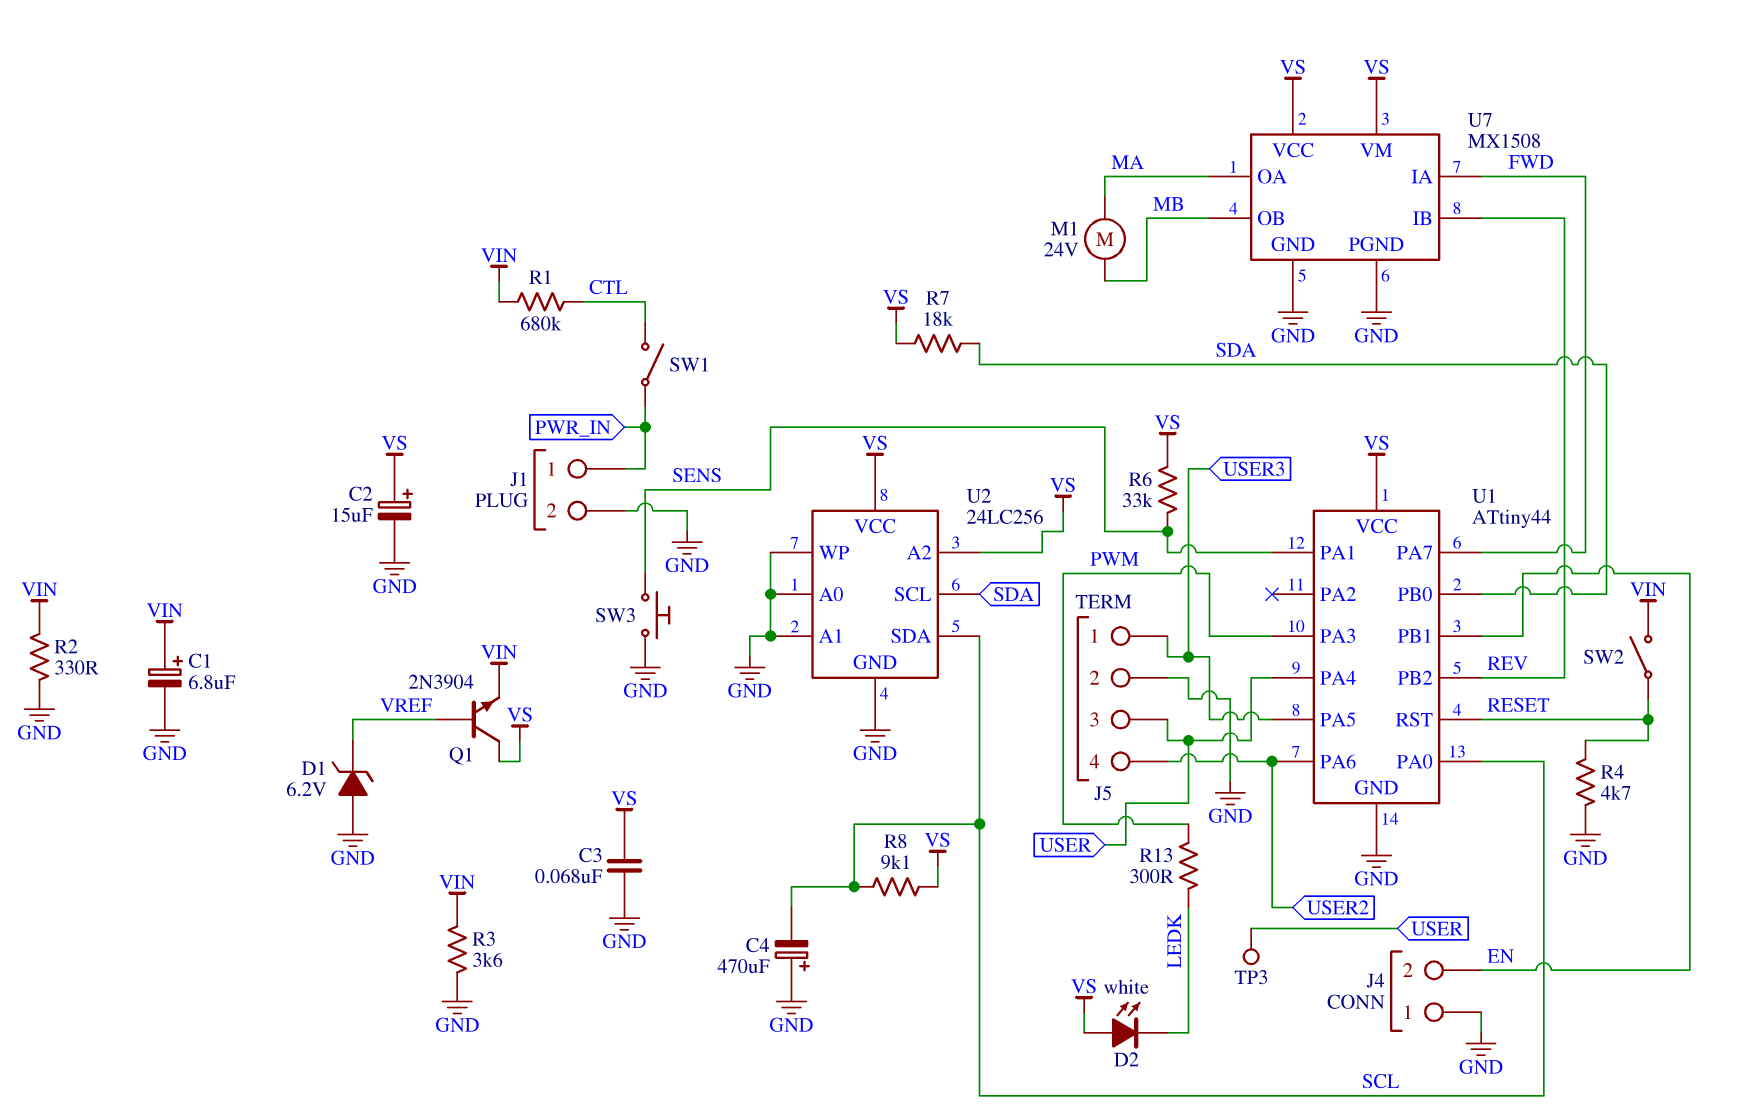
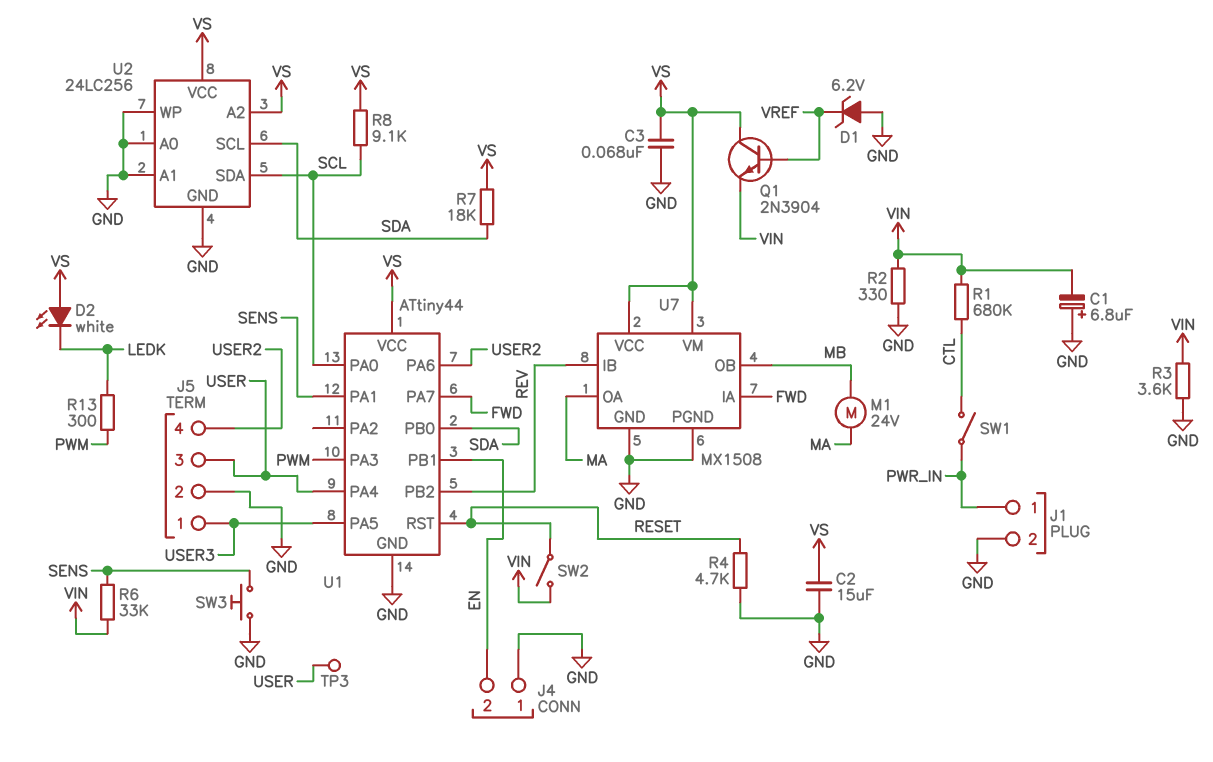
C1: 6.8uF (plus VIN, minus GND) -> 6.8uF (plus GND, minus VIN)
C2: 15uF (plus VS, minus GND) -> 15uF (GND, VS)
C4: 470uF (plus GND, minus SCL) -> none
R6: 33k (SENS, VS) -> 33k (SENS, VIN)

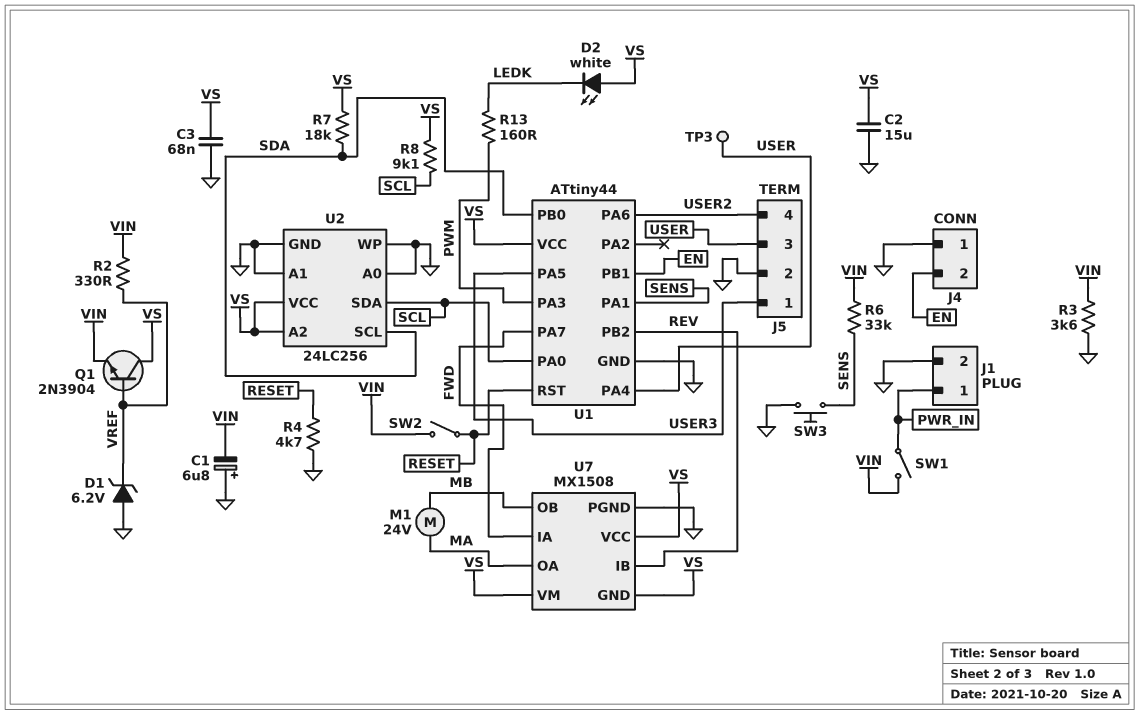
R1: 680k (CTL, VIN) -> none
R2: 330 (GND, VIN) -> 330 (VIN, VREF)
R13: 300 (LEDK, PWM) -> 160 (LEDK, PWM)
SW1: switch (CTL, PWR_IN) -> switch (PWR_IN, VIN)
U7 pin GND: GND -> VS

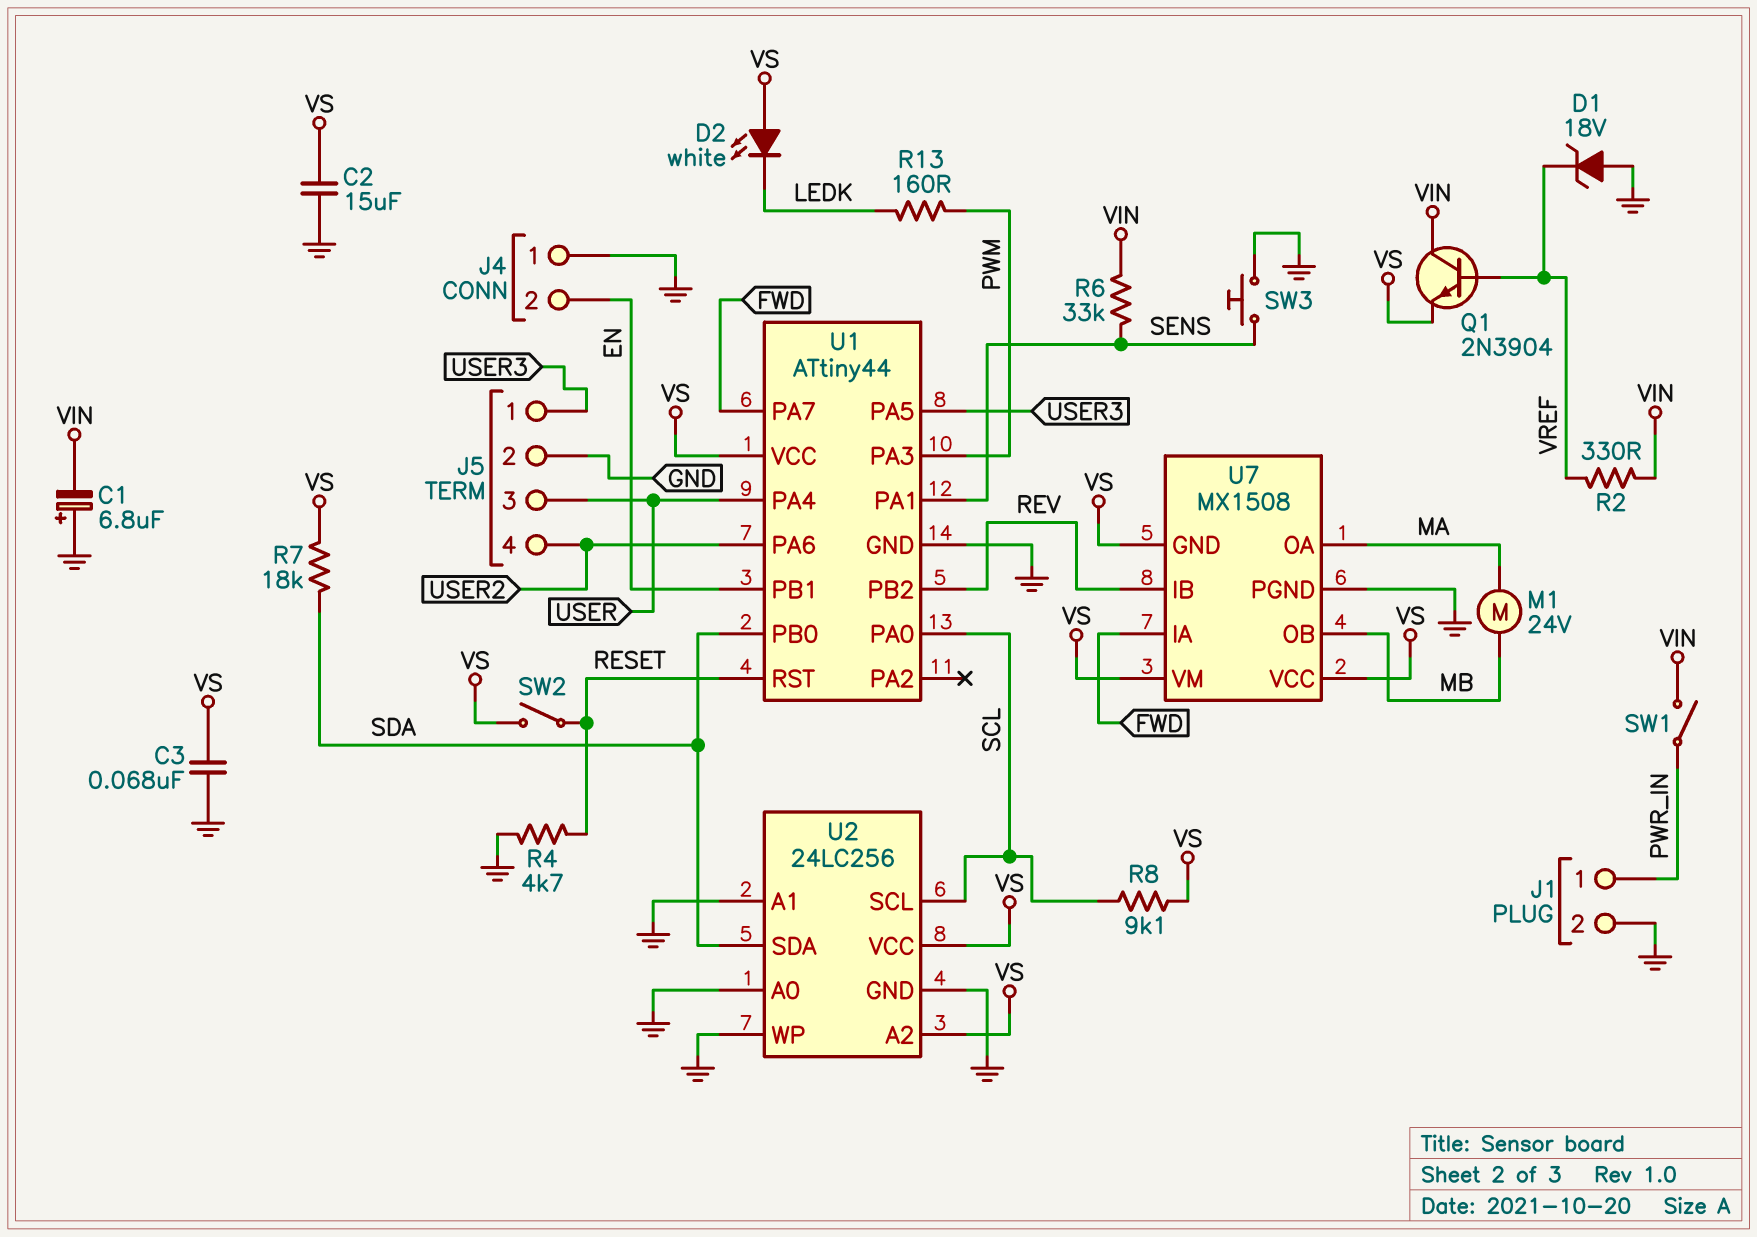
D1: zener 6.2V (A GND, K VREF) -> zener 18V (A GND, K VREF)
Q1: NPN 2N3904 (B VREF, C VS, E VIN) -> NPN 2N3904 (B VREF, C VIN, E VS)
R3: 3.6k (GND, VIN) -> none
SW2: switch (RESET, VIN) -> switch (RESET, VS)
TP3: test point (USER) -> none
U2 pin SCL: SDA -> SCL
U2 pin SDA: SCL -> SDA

TASK TO CARRY OUT:
This exercise needs every entry retyped exactly, with the pictures removed.

RESULT:
C1: 6.8uF (plus VIN, minus GND) -> 6.8uF (plus GND, minus VIN)
C2: 15uF (plus VS, minus GND) -> 15uF (GND, VS)
C4: 470uF (plus GND, minus SCL) -> none
R6: 33k (SENS, VS) -> 33k (SENS, VIN)

R1: 680k (CTL, VIN) -> none
R2: 330 (GND, VIN) -> 330 (VIN, VREF)
R13: 300 (LEDK, PWM) -> 160 (LEDK, PWM)
SW1: switch (CTL, PWR_IN) -> switch (PWR_IN, VIN)
U7 pin GND: GND -> VS

D1: zener 6.2V (A GND, K VREF) -> zener 18V (A GND, K VREF)
Q1: NPN 2N3904 (B VREF, C VS, E VIN) -> NPN 2N3904 (B VREF, C VIN, E VS)
R3: 3.6k (GND, VIN) -> none
SW2: switch (RESET, VIN) -> switch (RESET, VS)
TP3: test point (USER) -> none
U2 pin SCL: SDA -> SCL
U2 pin SDA: SCL -> SDA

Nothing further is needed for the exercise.